Return exactly the span of lines in the following data that opens with the line containing "in_second: [577, 98, 671, 178]" and closes with the line containing "in_first: [601, 192, 639, 235]". Include nothing else.

Records from a dataset:
[Start of Attachment]

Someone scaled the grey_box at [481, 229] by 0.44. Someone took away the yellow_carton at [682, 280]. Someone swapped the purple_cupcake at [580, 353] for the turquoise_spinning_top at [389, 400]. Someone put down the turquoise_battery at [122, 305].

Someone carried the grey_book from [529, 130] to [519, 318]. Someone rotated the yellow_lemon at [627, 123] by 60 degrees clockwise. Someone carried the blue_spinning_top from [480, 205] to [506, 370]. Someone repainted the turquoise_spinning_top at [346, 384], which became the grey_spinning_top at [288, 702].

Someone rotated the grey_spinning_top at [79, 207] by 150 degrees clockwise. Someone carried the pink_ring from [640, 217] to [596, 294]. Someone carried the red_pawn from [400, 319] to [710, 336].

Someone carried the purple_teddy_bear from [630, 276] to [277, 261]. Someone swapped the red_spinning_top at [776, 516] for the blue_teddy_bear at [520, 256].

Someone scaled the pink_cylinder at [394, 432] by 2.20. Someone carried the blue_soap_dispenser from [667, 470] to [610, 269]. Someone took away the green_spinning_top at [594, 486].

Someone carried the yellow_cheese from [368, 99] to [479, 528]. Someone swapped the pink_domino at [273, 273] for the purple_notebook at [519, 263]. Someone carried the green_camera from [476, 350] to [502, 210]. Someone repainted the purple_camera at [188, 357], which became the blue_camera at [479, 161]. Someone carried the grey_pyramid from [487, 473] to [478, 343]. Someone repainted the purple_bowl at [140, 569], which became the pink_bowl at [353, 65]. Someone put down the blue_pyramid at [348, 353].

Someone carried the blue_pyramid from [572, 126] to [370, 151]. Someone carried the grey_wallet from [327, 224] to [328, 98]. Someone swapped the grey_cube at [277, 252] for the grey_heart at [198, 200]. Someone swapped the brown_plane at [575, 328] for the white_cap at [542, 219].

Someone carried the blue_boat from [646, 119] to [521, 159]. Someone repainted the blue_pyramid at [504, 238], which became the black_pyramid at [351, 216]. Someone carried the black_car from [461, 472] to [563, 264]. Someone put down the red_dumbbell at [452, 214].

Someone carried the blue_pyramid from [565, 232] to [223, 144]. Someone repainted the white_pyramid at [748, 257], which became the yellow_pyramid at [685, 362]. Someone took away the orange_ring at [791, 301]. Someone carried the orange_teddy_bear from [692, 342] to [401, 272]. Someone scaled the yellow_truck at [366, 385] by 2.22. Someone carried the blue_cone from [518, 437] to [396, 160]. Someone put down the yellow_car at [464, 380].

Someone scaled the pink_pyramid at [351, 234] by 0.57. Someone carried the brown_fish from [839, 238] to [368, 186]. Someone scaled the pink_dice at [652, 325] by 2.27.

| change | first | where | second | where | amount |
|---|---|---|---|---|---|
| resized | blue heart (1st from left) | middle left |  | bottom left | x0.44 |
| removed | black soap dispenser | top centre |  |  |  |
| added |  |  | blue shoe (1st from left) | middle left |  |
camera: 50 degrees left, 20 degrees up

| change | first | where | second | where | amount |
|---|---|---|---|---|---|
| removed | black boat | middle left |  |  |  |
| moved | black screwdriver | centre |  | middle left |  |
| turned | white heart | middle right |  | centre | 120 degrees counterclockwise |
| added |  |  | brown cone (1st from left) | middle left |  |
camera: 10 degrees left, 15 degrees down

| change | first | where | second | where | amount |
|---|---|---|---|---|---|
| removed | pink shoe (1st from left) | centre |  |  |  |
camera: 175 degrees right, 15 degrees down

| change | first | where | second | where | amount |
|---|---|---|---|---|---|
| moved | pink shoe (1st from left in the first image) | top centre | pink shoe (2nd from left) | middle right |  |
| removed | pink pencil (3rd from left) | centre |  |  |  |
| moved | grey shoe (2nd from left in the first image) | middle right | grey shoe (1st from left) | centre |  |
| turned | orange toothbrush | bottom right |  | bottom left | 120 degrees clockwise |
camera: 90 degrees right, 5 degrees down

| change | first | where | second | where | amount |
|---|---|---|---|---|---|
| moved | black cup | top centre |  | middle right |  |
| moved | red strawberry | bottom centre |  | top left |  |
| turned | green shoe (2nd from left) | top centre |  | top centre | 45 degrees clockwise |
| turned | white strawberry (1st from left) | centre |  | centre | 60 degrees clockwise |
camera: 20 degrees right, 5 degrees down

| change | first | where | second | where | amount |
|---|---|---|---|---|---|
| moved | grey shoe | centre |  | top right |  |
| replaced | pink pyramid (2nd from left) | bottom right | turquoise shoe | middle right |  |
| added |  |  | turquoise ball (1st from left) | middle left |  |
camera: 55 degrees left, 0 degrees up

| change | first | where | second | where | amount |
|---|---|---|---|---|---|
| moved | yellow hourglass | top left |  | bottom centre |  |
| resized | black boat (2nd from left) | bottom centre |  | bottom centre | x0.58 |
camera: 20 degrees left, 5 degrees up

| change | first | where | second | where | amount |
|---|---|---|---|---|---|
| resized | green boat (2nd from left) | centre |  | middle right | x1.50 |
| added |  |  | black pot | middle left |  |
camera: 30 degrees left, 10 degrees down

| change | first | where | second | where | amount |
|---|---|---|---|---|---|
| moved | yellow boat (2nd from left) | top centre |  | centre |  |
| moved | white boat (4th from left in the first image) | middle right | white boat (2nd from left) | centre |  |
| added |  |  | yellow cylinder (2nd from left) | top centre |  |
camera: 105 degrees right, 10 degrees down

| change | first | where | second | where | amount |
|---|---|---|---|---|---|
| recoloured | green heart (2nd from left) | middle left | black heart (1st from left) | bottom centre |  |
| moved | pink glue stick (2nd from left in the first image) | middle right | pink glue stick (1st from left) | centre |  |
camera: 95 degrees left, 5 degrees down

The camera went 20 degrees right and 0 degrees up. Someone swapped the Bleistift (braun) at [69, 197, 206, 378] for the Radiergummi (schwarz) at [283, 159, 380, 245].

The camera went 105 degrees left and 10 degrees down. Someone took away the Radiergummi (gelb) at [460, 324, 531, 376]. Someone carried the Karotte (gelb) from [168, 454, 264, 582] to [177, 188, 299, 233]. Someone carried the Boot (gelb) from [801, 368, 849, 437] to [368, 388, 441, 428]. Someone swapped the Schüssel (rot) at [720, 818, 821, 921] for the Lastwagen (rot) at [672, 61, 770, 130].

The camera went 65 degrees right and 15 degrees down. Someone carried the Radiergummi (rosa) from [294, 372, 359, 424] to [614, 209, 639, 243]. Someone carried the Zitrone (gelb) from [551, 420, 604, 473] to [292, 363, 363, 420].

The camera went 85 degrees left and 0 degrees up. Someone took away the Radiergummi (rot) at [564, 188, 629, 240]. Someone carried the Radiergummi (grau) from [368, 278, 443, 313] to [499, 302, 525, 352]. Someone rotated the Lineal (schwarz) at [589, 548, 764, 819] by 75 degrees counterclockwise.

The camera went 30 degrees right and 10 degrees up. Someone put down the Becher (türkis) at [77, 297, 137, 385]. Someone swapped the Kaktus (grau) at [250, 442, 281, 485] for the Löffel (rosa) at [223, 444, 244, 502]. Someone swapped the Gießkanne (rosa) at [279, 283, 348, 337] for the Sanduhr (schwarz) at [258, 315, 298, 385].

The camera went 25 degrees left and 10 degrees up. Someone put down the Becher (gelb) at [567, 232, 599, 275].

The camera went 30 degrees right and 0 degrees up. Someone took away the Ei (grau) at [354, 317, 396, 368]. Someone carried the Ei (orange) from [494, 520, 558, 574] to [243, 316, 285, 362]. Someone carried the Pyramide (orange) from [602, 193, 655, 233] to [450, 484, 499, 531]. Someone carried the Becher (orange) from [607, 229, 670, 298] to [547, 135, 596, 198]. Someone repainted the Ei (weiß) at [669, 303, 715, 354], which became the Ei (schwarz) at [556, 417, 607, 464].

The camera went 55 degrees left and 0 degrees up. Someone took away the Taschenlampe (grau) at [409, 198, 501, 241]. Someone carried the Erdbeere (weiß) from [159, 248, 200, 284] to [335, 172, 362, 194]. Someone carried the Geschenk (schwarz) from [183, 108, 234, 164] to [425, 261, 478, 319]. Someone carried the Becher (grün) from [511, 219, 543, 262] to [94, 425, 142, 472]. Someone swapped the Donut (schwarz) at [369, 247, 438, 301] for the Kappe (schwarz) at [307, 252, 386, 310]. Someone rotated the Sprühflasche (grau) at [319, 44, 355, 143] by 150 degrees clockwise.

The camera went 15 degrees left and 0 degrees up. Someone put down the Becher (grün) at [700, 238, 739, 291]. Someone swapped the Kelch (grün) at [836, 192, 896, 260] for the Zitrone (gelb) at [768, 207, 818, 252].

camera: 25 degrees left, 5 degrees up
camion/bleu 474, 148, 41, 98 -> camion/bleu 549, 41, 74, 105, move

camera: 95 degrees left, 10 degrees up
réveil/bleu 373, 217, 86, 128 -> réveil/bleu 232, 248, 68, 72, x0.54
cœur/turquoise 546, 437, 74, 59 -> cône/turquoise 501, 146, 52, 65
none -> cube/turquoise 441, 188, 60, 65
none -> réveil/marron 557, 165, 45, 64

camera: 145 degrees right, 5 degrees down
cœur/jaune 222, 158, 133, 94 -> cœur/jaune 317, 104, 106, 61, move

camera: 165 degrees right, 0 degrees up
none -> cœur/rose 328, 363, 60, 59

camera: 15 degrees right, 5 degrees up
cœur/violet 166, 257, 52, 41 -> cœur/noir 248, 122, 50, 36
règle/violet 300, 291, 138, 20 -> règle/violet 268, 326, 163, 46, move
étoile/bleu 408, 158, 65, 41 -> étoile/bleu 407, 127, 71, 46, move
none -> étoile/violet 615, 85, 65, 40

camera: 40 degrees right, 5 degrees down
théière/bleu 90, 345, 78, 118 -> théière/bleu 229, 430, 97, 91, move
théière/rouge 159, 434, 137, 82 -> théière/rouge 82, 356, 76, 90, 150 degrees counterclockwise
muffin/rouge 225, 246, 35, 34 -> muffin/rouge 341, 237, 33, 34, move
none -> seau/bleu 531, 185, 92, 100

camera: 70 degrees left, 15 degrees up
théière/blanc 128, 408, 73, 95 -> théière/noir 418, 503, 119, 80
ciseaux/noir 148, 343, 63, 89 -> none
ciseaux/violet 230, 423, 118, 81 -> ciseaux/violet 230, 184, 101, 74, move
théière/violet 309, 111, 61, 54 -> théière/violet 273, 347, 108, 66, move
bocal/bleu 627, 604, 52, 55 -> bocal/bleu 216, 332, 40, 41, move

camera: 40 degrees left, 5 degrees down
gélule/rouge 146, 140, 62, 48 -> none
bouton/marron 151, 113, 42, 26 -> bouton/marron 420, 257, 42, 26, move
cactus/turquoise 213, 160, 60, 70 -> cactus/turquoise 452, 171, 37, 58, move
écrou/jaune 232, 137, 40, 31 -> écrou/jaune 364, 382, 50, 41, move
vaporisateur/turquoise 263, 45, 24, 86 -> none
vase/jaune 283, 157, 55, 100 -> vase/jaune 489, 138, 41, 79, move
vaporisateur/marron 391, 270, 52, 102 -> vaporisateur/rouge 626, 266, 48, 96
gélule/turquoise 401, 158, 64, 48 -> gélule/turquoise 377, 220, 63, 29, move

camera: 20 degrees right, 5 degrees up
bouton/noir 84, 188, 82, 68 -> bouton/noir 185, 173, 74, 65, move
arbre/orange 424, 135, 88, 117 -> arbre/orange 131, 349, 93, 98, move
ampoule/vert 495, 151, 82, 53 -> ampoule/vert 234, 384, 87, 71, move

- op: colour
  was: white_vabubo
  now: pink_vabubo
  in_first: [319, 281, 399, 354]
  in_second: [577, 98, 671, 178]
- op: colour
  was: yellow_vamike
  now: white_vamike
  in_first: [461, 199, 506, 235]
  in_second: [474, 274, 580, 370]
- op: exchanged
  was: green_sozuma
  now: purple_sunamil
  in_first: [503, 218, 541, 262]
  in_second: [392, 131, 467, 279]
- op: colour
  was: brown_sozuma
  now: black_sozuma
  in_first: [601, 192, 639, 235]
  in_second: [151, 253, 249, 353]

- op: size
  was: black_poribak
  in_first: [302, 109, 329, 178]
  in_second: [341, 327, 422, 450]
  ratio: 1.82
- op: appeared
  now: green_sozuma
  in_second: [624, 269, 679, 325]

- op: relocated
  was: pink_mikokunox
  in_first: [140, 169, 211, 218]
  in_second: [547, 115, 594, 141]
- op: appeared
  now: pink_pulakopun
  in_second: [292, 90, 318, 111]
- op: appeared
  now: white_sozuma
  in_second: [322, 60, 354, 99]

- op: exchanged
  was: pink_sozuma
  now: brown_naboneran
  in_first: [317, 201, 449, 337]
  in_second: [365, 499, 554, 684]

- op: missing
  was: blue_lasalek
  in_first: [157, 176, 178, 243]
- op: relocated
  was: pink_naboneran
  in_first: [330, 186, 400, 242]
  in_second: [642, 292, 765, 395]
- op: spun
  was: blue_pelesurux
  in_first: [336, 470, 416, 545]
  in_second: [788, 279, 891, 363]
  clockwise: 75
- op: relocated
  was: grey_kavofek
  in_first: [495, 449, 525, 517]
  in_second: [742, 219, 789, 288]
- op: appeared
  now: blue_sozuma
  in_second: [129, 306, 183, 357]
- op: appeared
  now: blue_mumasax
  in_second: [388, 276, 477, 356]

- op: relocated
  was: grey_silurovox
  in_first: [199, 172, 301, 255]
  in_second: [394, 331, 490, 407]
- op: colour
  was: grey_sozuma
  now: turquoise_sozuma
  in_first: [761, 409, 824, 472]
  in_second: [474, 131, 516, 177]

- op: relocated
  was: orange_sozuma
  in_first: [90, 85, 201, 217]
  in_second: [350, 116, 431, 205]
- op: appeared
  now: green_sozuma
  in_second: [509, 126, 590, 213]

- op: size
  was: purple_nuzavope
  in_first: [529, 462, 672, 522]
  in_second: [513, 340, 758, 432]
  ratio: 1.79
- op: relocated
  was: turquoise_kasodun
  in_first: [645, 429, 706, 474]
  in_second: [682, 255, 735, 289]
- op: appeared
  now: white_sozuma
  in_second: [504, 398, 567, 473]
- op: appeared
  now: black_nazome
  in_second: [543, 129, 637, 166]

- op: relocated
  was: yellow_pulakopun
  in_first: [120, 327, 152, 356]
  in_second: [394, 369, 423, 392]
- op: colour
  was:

[End of Attachment]

**WORKED SOLUTION:**
  in_second: [577, 98, 671, 178]
- op: colour
  was: yellow_vamike
  now: white_vamike
  in_first: [461, 199, 506, 235]
  in_second: [474, 274, 580, 370]
- op: exchanged
  was: green_sozuma
  now: purple_sunamil
  in_first: [503, 218, 541, 262]
  in_second: [392, 131, 467, 279]
- op: colour
  was: brown_sozuma
  now: black_sozuma
  in_first: [601, 192, 639, 235]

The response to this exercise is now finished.